* _How to complete this task_
Establish how many lines below contain the string "carried". Respond with that number alone.

Source records
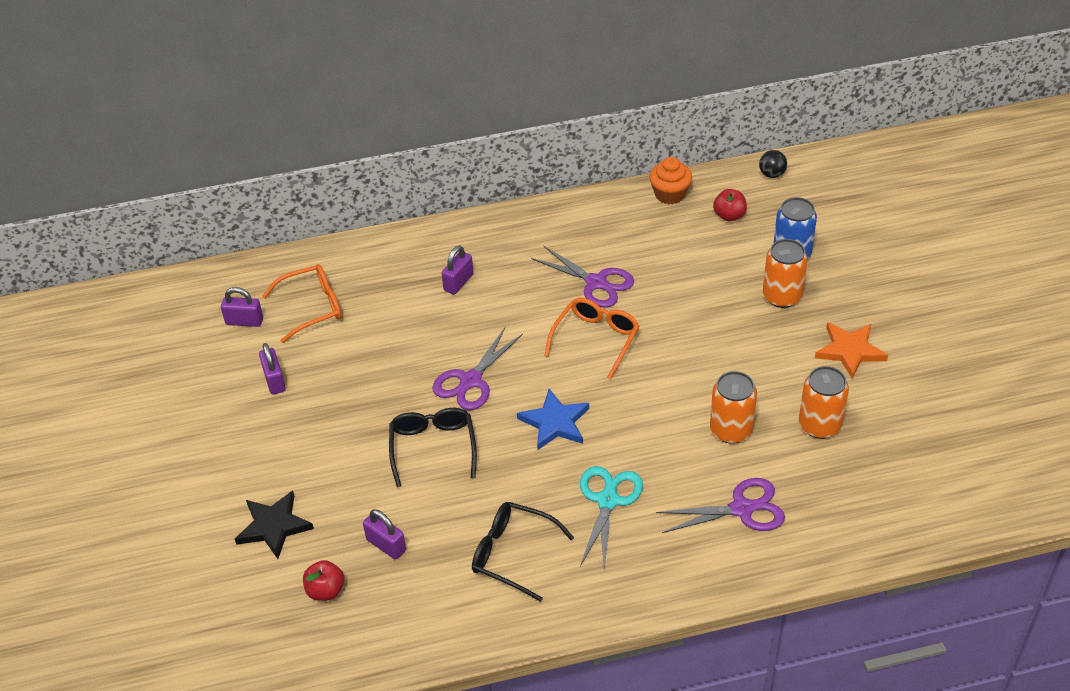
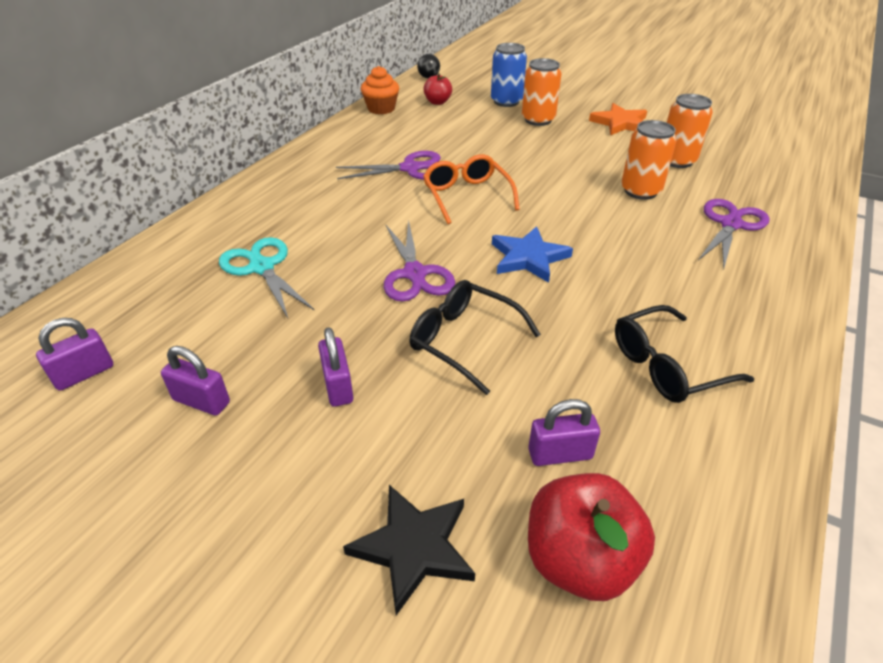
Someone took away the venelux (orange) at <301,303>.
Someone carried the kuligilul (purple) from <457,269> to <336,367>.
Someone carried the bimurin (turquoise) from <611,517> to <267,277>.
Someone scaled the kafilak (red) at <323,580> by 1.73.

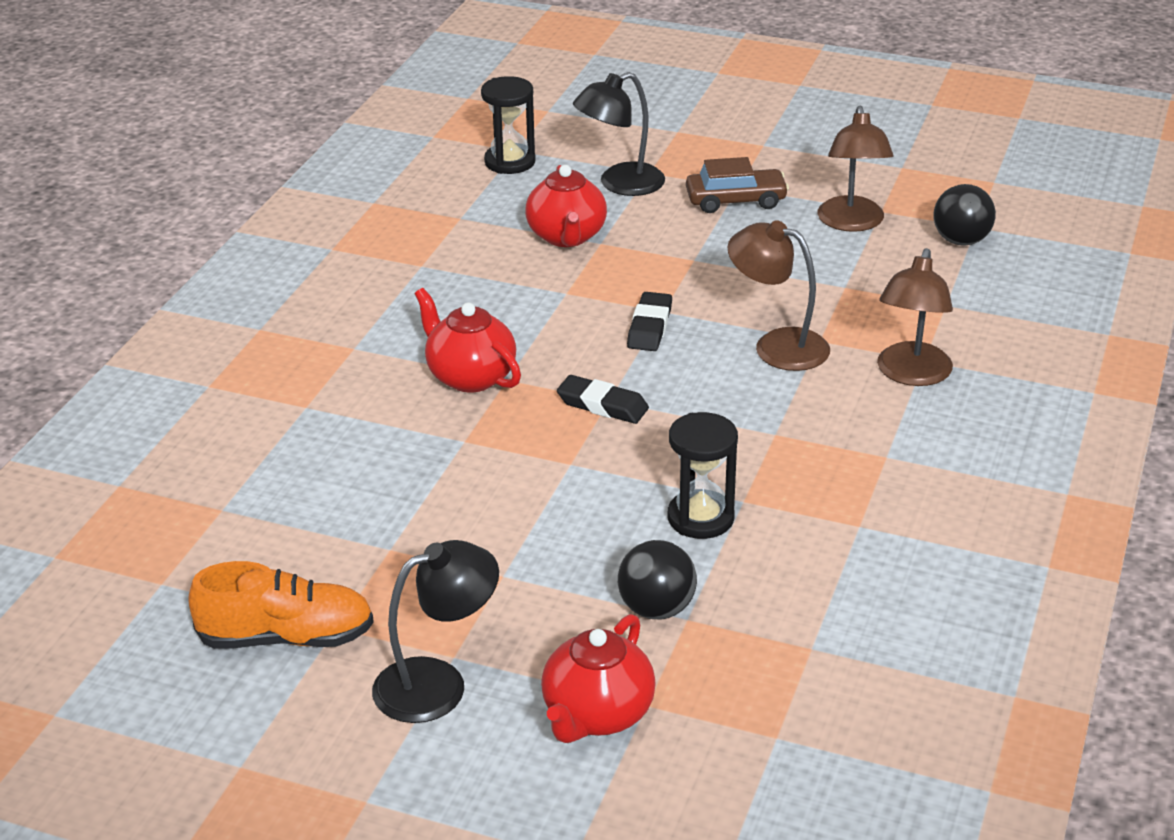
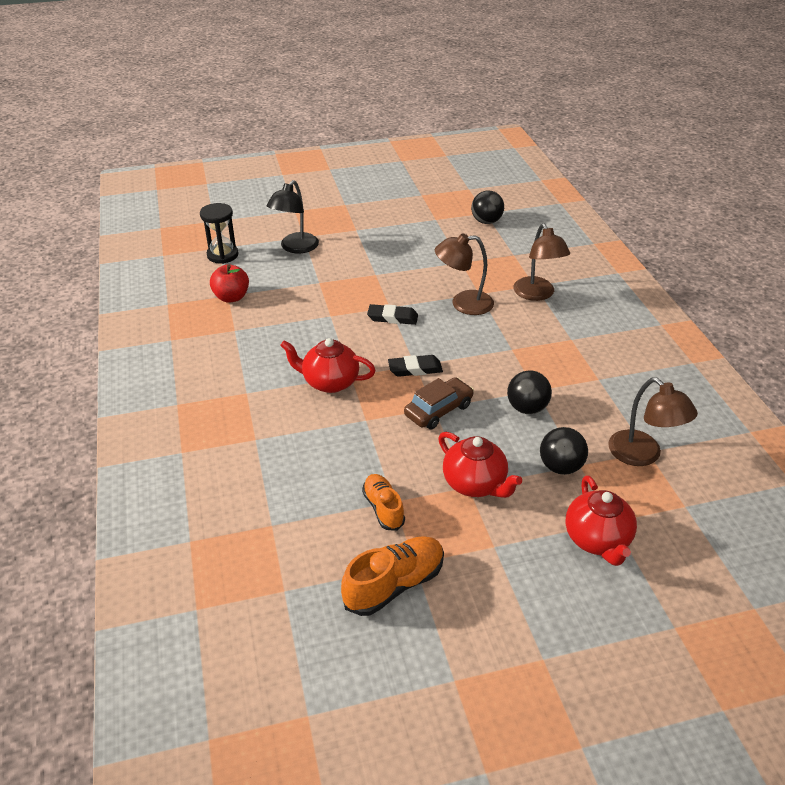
Someone took away the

* _Output of the exercise_
2